Can you reproduce every one of the records below word for word, in the same order?

-- start of Data excerpts --

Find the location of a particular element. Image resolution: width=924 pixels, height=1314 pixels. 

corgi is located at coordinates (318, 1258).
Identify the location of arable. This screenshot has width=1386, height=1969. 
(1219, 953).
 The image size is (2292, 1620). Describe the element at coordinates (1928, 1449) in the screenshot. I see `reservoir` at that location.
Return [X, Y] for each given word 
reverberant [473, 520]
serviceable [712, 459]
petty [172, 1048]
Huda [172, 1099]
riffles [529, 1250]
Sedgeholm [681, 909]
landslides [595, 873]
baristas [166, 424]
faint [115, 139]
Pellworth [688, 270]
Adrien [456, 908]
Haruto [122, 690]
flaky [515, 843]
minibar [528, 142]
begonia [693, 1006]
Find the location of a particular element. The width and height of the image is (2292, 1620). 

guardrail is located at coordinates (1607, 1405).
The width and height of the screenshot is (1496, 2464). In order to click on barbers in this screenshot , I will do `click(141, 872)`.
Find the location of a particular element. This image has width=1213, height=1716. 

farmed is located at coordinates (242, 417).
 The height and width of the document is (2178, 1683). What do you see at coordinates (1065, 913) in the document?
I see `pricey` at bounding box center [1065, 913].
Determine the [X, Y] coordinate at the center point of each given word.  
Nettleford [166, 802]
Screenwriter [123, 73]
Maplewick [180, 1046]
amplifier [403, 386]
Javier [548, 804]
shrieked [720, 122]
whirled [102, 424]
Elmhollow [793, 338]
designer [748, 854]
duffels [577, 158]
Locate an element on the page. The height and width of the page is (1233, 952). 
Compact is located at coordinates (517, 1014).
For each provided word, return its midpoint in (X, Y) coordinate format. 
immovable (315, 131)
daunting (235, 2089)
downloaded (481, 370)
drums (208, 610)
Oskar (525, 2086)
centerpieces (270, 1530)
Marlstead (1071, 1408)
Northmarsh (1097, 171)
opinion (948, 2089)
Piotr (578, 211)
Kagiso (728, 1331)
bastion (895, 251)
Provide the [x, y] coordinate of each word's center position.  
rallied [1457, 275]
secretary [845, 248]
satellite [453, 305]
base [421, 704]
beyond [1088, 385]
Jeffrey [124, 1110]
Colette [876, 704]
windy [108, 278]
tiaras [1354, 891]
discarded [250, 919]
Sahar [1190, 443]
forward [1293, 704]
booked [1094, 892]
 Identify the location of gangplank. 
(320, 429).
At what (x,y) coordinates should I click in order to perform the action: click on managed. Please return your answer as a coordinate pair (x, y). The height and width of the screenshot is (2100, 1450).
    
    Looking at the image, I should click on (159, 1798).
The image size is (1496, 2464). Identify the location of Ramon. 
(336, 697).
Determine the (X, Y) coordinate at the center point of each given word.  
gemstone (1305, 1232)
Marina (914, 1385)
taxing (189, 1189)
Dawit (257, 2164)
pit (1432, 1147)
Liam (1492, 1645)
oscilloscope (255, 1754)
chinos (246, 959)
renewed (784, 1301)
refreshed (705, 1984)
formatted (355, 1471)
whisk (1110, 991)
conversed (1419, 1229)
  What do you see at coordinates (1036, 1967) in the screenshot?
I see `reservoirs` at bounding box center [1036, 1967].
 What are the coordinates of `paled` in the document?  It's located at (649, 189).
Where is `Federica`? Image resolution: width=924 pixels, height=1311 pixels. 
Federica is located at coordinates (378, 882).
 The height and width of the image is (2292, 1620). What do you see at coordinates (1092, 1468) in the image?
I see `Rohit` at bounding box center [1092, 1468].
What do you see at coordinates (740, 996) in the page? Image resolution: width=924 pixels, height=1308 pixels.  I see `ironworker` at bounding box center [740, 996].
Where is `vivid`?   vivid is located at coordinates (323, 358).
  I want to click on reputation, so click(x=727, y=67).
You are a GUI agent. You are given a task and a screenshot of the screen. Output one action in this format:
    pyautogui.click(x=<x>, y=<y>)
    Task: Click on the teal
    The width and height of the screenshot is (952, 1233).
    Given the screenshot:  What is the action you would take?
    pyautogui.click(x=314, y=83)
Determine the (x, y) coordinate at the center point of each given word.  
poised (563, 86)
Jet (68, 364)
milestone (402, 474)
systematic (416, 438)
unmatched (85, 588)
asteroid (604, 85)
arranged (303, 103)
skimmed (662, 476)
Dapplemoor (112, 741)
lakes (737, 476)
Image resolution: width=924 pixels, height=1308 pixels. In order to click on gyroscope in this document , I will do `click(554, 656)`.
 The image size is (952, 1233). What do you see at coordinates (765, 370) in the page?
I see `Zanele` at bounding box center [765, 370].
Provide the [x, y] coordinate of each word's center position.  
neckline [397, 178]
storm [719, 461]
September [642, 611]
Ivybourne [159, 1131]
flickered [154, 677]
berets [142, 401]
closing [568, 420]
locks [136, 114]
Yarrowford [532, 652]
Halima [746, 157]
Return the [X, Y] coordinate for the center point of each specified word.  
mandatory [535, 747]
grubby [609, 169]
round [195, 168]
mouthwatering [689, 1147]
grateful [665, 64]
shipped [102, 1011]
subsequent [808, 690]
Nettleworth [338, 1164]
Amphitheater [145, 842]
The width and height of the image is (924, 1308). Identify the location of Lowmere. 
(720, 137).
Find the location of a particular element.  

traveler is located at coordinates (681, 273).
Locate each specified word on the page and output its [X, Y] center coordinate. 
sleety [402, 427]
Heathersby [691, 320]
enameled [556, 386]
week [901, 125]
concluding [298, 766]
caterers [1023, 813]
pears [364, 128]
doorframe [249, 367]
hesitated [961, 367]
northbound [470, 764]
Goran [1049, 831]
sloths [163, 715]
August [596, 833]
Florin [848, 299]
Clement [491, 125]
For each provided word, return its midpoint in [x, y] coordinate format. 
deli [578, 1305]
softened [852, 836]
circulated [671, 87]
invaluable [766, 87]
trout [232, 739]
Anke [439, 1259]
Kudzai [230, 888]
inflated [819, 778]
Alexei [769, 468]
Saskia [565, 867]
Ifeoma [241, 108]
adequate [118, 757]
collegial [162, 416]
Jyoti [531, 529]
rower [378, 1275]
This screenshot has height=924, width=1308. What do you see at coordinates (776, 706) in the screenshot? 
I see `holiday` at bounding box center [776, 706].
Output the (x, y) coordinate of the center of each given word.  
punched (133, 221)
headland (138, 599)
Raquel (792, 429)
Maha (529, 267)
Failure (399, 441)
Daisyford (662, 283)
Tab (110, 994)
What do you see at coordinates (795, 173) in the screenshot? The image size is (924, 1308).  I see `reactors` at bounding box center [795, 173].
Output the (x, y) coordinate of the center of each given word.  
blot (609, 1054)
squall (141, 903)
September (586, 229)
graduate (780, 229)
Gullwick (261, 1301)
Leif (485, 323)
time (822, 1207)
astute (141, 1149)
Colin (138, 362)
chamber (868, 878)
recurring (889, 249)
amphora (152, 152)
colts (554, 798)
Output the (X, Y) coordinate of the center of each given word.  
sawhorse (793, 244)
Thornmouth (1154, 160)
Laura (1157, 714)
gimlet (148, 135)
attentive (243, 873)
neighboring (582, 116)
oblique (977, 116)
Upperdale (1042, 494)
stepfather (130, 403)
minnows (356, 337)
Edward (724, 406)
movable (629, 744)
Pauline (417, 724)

-- end of Data excerpts --

→ Exercise answer
Find the location of a particular element. Image resolution: width=924 pixels, height=1314 pixels. 

corgi is located at coordinates (318, 1258).
Identify the location of arable. This screenshot has width=1386, height=1969. 
(1219, 953).
 The image size is (2292, 1620). Describe the element at coordinates (1928, 1449) in the screenshot. I see `reservoir` at that location.
Return [X, Y] for each given word 
reverberant [473, 520]
serviceable [712, 459]
petty [172, 1048]
Huda [172, 1099]
riffles [529, 1250]
Sedgeholm [681, 909]
landslides [595, 873]
baristas [166, 424]
faint [115, 139]
Pellworth [688, 270]
Adrien [456, 908]
Haruto [122, 690]
flaky [515, 843]
minibar [528, 142]
begonia [693, 1006]
Find the location of a particular element. The width and height of the image is (2292, 1620). 

guardrail is located at coordinates (1607, 1405).
The width and height of the screenshot is (1496, 2464). In order to click on barbers in this screenshot , I will do `click(141, 872)`.
Find the location of a particular element. This image has width=1213, height=1716. 

farmed is located at coordinates (242, 417).
 The height and width of the document is (2178, 1683). What do you see at coordinates (1065, 913) in the document?
I see `pricey` at bounding box center [1065, 913].
Determine the [X, Y] coordinate at the center point of each given word.  
Nettleford [166, 802]
Screenwriter [123, 73]
Maplewick [180, 1046]
amplifier [403, 386]
Javier [548, 804]
shrieked [720, 122]
whirled [102, 424]
Elmhollow [793, 338]
designer [748, 854]
duffels [577, 158]
Locate an element on the page. The height and width of the page is (1233, 952). 
Compact is located at coordinates (517, 1014).
For each provided word, return its midpoint in (X, Y) coordinate format. 
immovable (315, 131)
daunting (235, 2089)
downloaded (481, 370)
drums (208, 610)
Oskar (525, 2086)
centerpieces (270, 1530)
Marlstead (1071, 1408)
Northmarsh (1097, 171)
opinion (948, 2089)
Piotr (578, 211)
Kagiso (728, 1331)
bastion (895, 251)
Provide the [x, y] coordinate of each word's center position.  
rallied [1457, 275]
secretary [845, 248]
satellite [453, 305]
base [421, 704]
beyond [1088, 385]
Jeffrey [124, 1110]
Colette [876, 704]
windy [108, 278]
tiaras [1354, 891]
discarded [250, 919]
Sahar [1190, 443]
forward [1293, 704]
booked [1094, 892]
 Identify the location of gangplank. 
(320, 429).
At what (x,y) coordinates should I click in order to perform the action: click on managed. Please return your answer as a coordinate pair (x, y). The height and width of the screenshot is (2100, 1450).
    
    Looking at the image, I should click on (159, 1798).
The image size is (1496, 2464). Identify the location of Ramon. 
(336, 697).
Determine the (X, Y) coordinate at the center point of each given word.  
gemstone (1305, 1232)
Marina (914, 1385)
taxing (189, 1189)
Dawit (257, 2164)
pit (1432, 1147)
Liam (1492, 1645)
oscilloscope (255, 1754)
chinos (246, 959)
renewed (784, 1301)
refreshed (705, 1984)
formatted (355, 1471)
whisk (1110, 991)
conversed (1419, 1229)
  What do you see at coordinates (1036, 1967) in the screenshot?
I see `reservoirs` at bounding box center [1036, 1967].
 What are the coordinates of `paled` in the document?  It's located at (649, 189).
Where is `Federica`? Image resolution: width=924 pixels, height=1311 pixels. 
Federica is located at coordinates (378, 882).
 The height and width of the image is (2292, 1620). What do you see at coordinates (1092, 1468) in the image?
I see `Rohit` at bounding box center [1092, 1468].
What do you see at coordinates (740, 996) in the page? Image resolution: width=924 pixels, height=1308 pixels.  I see `ironworker` at bounding box center [740, 996].
Where is `vivid`?   vivid is located at coordinates (323, 358).
  I want to click on reputation, so click(x=727, y=67).
You are a GUI agent. You are given a task and a screenshot of the screen. Output one action in this format:
    pyautogui.click(x=<x>, y=<y>)
    Task: Click on the teal
    The width and height of the screenshot is (952, 1233).
    Given the screenshot:  What is the action you would take?
    pyautogui.click(x=314, y=83)
Determine the (x, y) coordinate at the center point of each given word.  
poised (563, 86)
Jet (68, 364)
milestone (402, 474)
systematic (416, 438)
unmatched (85, 588)
asteroid (604, 85)
arranged (303, 103)
skimmed (662, 476)
Dapplemoor (112, 741)
lakes (737, 476)
Image resolution: width=924 pixels, height=1308 pixels. In order to click on gyroscope in this document , I will do `click(554, 656)`.
 The image size is (952, 1233). What do you see at coordinates (765, 370) in the page?
I see `Zanele` at bounding box center [765, 370].
Provide the [x, y] coordinate of each word's center position.  
neckline [397, 178]
storm [719, 461]
September [642, 611]
Ivybourne [159, 1131]
flickered [154, 677]
berets [142, 401]
closing [568, 420]
locks [136, 114]
Yarrowford [532, 652]
Halima [746, 157]
Return the [X, Y] coordinate for the center point of each specified word.  
mandatory [535, 747]
grubby [609, 169]
round [195, 168]
mouthwatering [689, 1147]
grateful [665, 64]
shipped [102, 1011]
subsequent [808, 690]
Nettleworth [338, 1164]
Amphitheater [145, 842]
The width and height of the image is (924, 1308). Identify the location of Lowmere. 
(720, 137).
Find the location of a particular element.  

traveler is located at coordinates (681, 273).
Locate each specified word on the page and output its [X, Y] center coordinate. 
sleety [402, 427]
Heathersby [691, 320]
enameled [556, 386]
week [901, 125]
concluding [298, 766]
caterers [1023, 813]
pears [364, 128]
doorframe [249, 367]
hesitated [961, 367]
northbound [470, 764]
Goran [1049, 831]
sloths [163, 715]
August [596, 833]
Florin [848, 299]
Clement [491, 125]
For each provided word, return its midpoint in [x, y] coordinate format. 
deli [578, 1305]
softened [852, 836]
circulated [671, 87]
invaluable [766, 87]
trout [232, 739]
Anke [439, 1259]
Kudzai [230, 888]
inflated [819, 778]
Alexei [769, 468]
Saskia [565, 867]
Ifeoma [241, 108]
adequate [118, 757]
collegial [162, 416]
Jyoti [531, 529]
rower [378, 1275]
This screenshot has height=924, width=1308. What do you see at coordinates (776, 706) in the screenshot? 
I see `holiday` at bounding box center [776, 706].
Output the (x, y) coordinate of the center of each given word.  
punched (133, 221)
headland (138, 599)
Raquel (792, 429)
Maha (529, 267)
Failure (399, 441)
Daisyford (662, 283)
Tab (110, 994)
What do you see at coordinates (795, 173) in the screenshot? The image size is (924, 1308).  I see `reactors` at bounding box center [795, 173].
Output the (x, y) coordinate of the center of each given word.  
blot (609, 1054)
squall (141, 903)
September (586, 229)
graduate (780, 229)
Gullwick (261, 1301)
Leif (485, 323)
time (822, 1207)
astute (141, 1149)
Colin (138, 362)
chamber (868, 878)
recurring (889, 249)
amphora (152, 152)
colts (554, 798)
Output the (X, Y) coordinate of the center of each given word.  
sawhorse (793, 244)
Thornmouth (1154, 160)
Laura (1157, 714)
gimlet (148, 135)
attentive (243, 873)
neighboring (582, 116)
oblique (977, 116)
Upperdale (1042, 494)
stepfather (130, 403)
minnows (356, 337)
Edward (724, 406)
movable (629, 744)
Pauline (417, 724)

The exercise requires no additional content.